BEGIN Supplied data

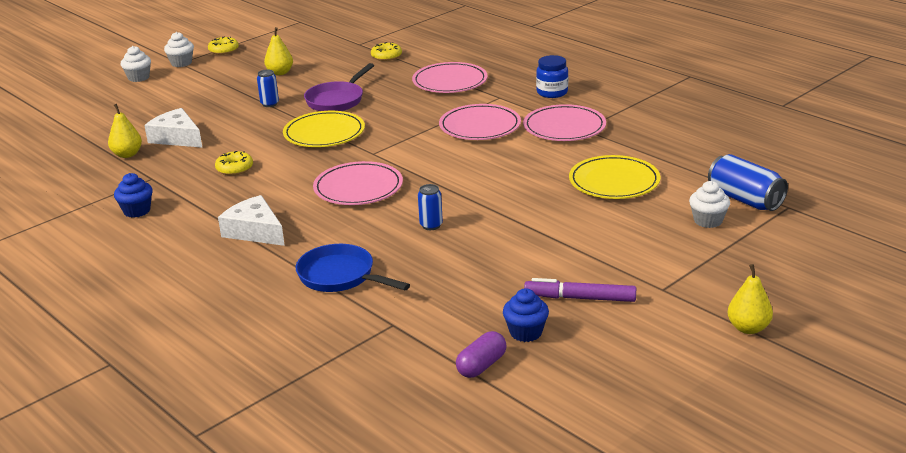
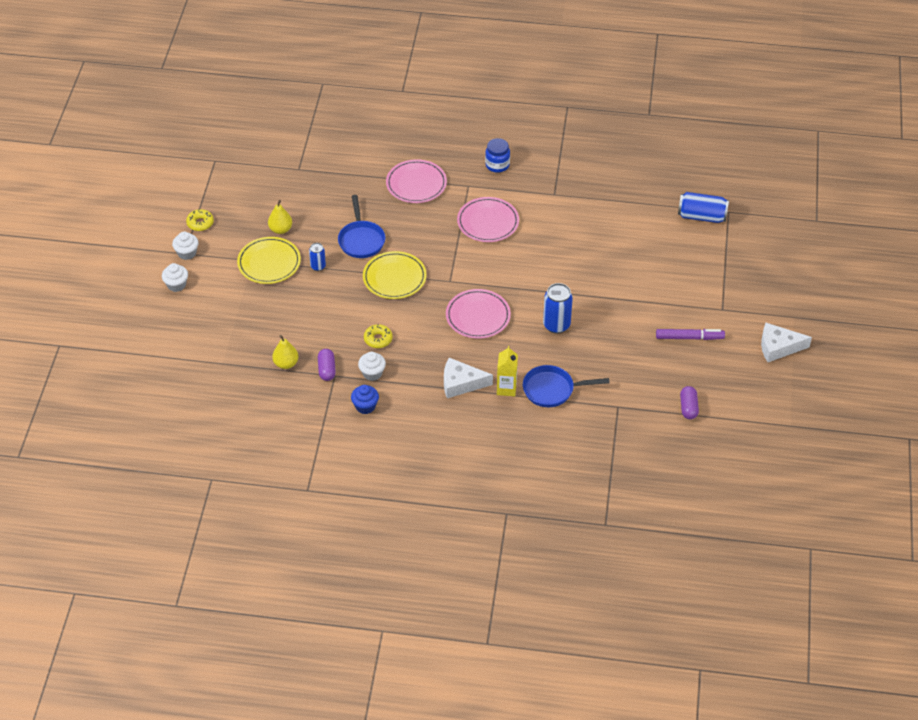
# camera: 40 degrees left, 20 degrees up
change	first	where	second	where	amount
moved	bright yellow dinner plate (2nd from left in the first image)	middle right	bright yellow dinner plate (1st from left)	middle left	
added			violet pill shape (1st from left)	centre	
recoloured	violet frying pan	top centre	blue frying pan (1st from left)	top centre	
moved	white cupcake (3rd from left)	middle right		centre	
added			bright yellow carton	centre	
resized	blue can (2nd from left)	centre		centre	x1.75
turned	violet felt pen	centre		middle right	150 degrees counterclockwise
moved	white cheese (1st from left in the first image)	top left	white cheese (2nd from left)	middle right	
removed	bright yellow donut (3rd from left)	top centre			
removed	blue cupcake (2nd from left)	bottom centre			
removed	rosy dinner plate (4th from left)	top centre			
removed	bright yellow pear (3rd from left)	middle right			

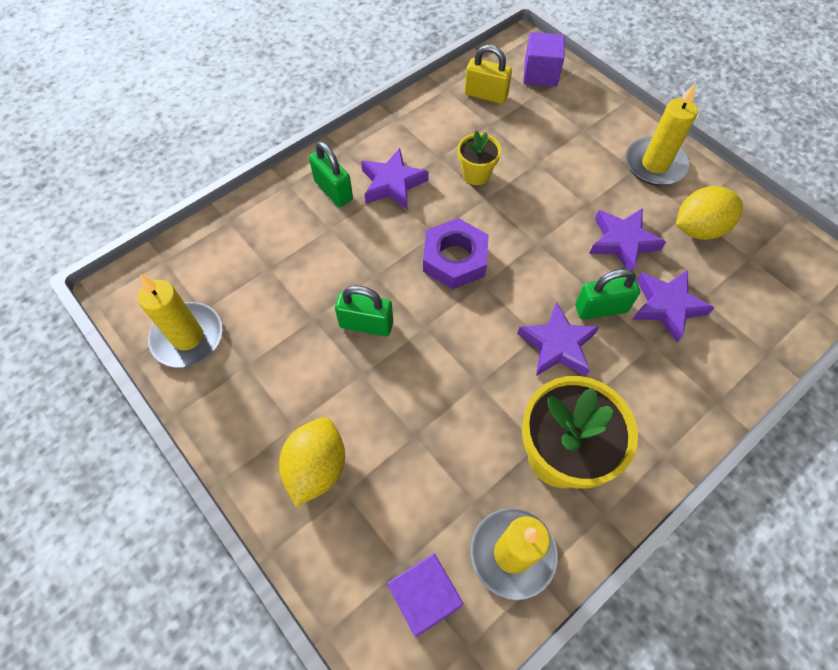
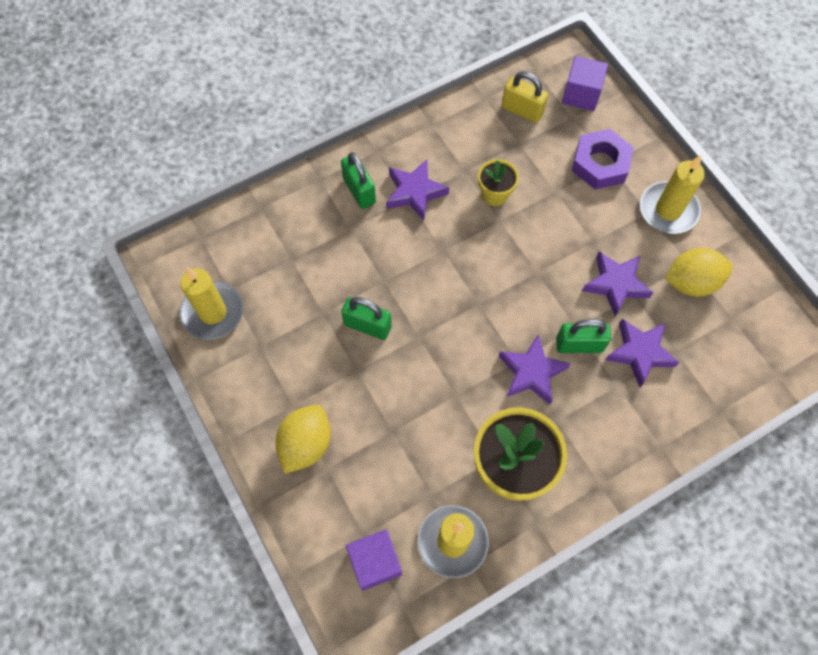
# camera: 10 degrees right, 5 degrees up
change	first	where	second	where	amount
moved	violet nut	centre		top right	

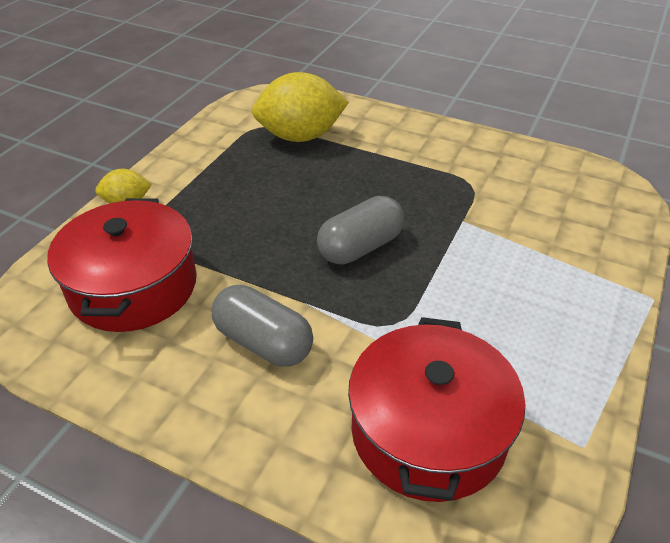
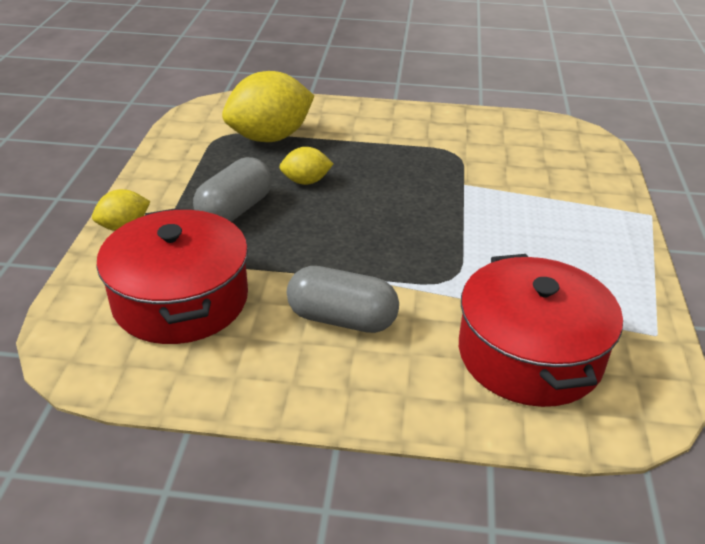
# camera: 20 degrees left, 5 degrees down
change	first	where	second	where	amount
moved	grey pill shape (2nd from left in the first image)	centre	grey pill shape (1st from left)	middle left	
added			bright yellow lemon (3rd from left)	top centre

END Supplied data

» Problem to work on
The word "white" may appear in several lines of the data; count those lines and give only the number.

» Answer box
2